Goal of the exercise
Please reproduce exactly the lines that begin the listing below, up to and including the line where "turquoise padlock <567,160,597,195>" occurs.

Material to process
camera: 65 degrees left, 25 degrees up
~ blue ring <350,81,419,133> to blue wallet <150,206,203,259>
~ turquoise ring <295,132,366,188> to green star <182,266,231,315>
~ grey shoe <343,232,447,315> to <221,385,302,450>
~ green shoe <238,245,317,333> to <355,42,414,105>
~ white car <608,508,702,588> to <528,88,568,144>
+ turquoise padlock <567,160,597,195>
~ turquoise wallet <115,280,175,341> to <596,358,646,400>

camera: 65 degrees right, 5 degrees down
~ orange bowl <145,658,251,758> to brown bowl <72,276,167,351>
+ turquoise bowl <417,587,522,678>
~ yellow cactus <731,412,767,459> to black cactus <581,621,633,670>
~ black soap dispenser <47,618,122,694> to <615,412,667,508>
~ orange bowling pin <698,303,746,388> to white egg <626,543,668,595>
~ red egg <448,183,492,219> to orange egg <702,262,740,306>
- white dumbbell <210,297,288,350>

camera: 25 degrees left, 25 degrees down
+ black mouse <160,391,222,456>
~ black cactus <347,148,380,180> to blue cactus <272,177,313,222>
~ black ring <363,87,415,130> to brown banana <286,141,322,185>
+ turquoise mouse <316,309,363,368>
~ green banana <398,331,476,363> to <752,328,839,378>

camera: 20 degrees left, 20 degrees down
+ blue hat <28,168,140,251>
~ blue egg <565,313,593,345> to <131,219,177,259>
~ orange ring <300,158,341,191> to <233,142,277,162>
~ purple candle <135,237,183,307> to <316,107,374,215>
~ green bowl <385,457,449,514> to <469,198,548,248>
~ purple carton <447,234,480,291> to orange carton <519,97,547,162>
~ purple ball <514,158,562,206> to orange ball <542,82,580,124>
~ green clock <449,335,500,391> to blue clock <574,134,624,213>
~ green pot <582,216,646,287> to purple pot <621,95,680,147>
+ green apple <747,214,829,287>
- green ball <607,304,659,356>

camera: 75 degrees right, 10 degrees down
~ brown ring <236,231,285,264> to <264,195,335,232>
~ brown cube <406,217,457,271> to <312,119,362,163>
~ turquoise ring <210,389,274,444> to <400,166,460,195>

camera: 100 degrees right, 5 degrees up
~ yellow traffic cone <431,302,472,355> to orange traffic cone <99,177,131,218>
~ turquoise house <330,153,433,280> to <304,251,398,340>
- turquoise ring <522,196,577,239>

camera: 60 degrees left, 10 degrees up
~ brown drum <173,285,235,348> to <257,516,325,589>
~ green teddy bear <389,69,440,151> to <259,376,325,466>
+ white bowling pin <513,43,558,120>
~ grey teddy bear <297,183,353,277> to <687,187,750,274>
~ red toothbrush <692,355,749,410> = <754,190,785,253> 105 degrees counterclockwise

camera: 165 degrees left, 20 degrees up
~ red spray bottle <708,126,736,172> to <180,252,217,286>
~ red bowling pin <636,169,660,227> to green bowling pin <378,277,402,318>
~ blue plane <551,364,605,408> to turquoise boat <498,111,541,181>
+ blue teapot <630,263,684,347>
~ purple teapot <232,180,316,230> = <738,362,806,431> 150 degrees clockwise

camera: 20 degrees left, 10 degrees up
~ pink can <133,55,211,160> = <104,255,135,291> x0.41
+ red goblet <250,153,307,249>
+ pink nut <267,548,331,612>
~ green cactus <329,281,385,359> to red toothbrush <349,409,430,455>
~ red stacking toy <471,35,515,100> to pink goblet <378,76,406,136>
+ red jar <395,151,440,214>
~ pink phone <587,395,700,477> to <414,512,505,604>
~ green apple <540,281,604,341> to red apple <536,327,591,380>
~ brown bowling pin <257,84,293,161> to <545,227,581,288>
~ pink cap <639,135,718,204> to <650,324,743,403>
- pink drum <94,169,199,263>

Answer to the exercise
camera: 65 degrees left, 25 degrees up
~ blue ring <350,81,419,133> to blue wallet <150,206,203,259>
~ turquoise ring <295,132,366,188> to green star <182,266,231,315>
~ grey shoe <343,232,447,315> to <221,385,302,450>
~ green shoe <238,245,317,333> to <355,42,414,105>
~ white car <608,508,702,588> to <528,88,568,144>
+ turquoise padlock <567,160,597,195>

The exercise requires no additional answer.